Extracted records:
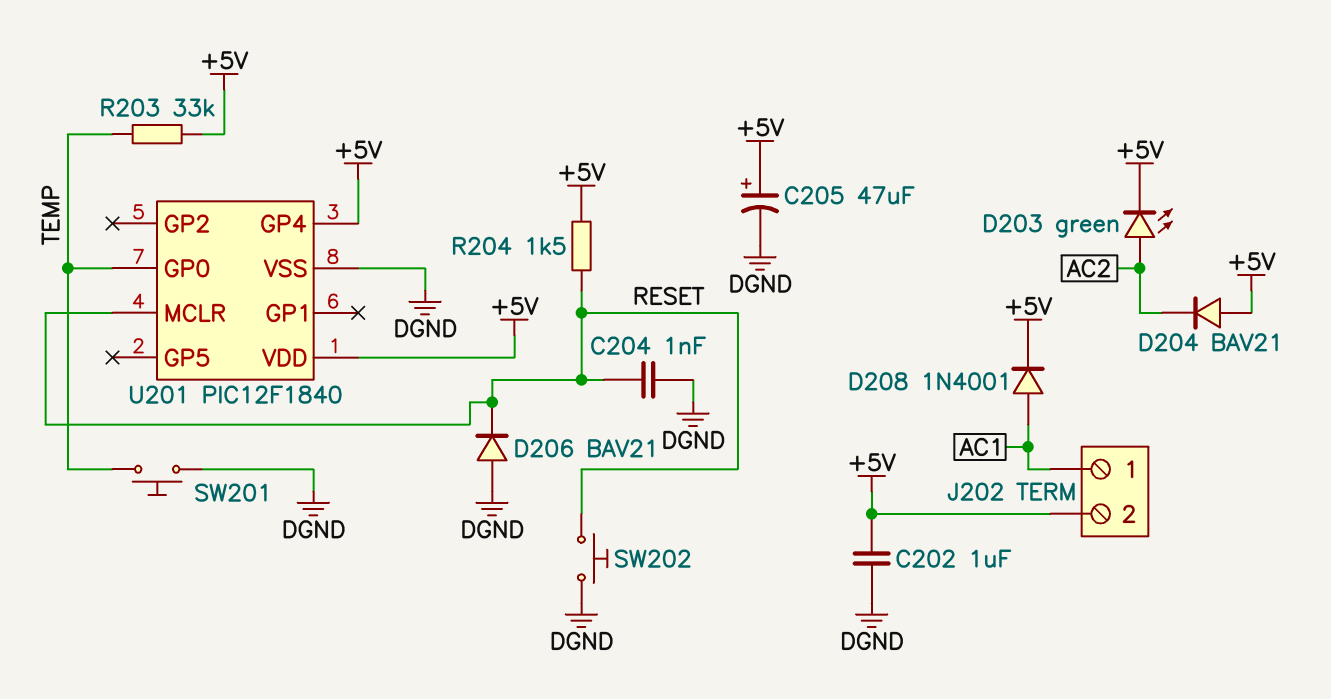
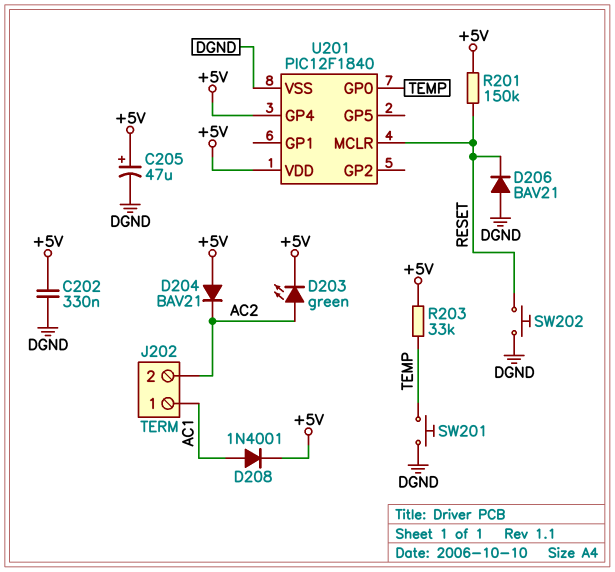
C202: 1uF (+5V, DGND) -> 330nF (+5V, DGND)
C204: 1nF (DGND, RESET) -> none
J202 pin 2: +5V -> AC2
R201: none -> 150k (+5V, RESET)
R204: 1.5k (+5V, RESET) -> none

**Task directions**
Could you output all of the entries above exactly? Leave the pictures out.

**Answer for the task**
C202: 1uF (+5V, DGND) -> 330nF (+5V, DGND)
C204: 1nF (DGND, RESET) -> none
J202 pin 2: +5V -> AC2
R201: none -> 150k (+5V, RESET)
R204: 1.5k (+5V, RESET) -> none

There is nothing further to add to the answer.